## ACTIVITY
Copy each line containing the word "PMOS" from the records that follow, please.
----------------------------------------
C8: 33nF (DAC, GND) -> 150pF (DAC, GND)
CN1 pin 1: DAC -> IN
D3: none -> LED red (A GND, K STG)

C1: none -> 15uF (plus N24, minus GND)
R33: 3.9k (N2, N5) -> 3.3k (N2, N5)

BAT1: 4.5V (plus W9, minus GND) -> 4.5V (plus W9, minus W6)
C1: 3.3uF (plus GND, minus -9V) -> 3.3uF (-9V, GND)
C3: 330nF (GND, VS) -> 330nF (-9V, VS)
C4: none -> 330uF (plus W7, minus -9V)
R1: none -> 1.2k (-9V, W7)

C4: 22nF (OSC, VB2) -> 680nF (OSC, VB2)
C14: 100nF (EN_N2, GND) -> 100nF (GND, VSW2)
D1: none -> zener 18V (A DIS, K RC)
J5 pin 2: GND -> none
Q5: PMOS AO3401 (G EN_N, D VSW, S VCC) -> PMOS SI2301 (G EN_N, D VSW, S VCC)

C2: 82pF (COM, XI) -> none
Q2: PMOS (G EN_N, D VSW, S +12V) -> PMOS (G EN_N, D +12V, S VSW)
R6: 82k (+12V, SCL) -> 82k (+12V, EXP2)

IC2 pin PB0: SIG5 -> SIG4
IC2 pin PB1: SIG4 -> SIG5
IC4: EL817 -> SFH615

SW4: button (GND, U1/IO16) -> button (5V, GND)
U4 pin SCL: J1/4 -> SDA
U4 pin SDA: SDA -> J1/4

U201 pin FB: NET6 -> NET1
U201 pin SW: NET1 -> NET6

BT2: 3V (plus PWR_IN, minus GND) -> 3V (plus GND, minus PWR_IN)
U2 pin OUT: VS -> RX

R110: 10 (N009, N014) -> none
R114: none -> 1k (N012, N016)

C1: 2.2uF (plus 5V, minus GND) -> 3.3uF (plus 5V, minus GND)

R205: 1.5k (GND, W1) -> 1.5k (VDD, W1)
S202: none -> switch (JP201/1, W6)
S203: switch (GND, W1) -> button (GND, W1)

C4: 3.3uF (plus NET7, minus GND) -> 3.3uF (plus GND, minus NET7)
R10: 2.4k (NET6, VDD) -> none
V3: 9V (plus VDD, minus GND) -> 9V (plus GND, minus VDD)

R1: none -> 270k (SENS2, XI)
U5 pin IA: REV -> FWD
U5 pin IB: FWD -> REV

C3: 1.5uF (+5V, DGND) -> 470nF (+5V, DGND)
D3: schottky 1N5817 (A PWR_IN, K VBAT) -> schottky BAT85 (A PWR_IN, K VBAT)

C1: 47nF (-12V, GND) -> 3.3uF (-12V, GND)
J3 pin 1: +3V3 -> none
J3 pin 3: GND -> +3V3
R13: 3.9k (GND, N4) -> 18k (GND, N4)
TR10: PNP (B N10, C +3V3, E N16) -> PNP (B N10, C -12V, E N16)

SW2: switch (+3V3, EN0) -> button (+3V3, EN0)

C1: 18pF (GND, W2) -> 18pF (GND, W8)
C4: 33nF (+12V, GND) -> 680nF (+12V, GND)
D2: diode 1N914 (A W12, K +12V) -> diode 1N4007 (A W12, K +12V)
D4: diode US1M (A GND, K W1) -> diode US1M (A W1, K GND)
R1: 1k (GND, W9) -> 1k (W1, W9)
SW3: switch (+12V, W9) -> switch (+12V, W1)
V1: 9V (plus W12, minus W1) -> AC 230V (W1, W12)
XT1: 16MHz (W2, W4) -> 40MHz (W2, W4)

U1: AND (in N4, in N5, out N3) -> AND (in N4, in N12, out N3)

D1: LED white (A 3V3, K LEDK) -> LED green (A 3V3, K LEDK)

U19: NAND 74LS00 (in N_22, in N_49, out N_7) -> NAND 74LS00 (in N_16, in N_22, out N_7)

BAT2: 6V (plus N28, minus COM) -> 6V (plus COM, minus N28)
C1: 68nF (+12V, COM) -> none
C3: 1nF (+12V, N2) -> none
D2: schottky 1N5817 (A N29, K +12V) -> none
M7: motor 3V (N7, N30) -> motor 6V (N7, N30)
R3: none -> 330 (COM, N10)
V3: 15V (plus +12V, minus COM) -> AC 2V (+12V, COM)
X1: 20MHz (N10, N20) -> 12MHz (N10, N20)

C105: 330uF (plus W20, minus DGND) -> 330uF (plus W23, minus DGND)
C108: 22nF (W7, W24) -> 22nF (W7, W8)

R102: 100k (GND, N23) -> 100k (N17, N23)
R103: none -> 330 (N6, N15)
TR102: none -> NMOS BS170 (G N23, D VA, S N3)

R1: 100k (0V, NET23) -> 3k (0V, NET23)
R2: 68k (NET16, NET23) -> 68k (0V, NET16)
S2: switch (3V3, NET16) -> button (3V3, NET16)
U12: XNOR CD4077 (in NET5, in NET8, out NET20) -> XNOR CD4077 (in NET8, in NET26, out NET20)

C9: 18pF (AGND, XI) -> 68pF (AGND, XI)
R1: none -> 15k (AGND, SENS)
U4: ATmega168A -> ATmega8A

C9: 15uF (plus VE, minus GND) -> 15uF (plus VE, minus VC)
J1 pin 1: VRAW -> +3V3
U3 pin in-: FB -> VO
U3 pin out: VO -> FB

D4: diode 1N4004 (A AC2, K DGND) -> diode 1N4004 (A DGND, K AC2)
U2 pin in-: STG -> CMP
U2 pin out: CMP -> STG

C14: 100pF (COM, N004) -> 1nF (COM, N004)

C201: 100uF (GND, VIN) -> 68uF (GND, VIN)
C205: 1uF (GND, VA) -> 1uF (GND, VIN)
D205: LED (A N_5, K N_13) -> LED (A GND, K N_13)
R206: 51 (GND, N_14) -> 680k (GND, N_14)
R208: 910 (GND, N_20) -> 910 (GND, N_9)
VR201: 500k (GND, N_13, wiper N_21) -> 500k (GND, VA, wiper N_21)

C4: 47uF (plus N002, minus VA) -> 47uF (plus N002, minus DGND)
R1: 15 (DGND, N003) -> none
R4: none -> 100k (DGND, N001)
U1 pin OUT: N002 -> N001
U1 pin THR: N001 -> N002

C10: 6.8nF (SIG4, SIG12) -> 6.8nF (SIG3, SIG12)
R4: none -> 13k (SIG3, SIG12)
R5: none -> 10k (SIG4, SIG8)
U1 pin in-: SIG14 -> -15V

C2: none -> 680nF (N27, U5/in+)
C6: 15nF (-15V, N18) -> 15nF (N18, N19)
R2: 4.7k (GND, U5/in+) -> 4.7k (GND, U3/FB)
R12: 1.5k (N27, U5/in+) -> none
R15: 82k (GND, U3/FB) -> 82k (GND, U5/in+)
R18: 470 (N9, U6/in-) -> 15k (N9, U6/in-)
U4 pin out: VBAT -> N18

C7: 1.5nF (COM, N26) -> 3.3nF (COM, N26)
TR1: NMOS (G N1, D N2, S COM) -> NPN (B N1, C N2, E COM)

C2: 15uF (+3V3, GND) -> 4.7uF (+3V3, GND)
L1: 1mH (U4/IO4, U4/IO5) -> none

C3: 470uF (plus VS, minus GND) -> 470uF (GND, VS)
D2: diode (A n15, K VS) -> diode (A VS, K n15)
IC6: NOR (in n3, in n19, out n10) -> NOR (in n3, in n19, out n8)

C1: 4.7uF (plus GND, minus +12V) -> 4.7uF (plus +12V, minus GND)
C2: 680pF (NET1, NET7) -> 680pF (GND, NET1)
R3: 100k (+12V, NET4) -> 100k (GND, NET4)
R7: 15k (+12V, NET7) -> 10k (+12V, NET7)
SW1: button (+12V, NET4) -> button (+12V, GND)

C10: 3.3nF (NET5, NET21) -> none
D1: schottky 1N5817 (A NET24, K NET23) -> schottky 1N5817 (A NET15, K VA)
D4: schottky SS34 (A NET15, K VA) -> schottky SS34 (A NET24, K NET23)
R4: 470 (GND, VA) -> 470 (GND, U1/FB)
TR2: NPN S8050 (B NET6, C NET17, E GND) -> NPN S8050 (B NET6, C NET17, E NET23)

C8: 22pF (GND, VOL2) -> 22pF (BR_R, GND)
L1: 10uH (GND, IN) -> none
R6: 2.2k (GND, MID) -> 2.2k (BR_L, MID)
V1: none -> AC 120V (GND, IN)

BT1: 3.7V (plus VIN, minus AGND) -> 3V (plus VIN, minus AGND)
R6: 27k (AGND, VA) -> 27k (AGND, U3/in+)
----------------------------------------
## SOLUTION FOR THIS PROBLEM
Q5: PMOS AO3401 (G EN_N, D VSW, S VCC) -> PMOS SI2301 (G EN_N, D VSW, S VCC)
Q2: PMOS (G EN_N, D VSW, S +12V) -> PMOS (G EN_N, D +12V, S VSW)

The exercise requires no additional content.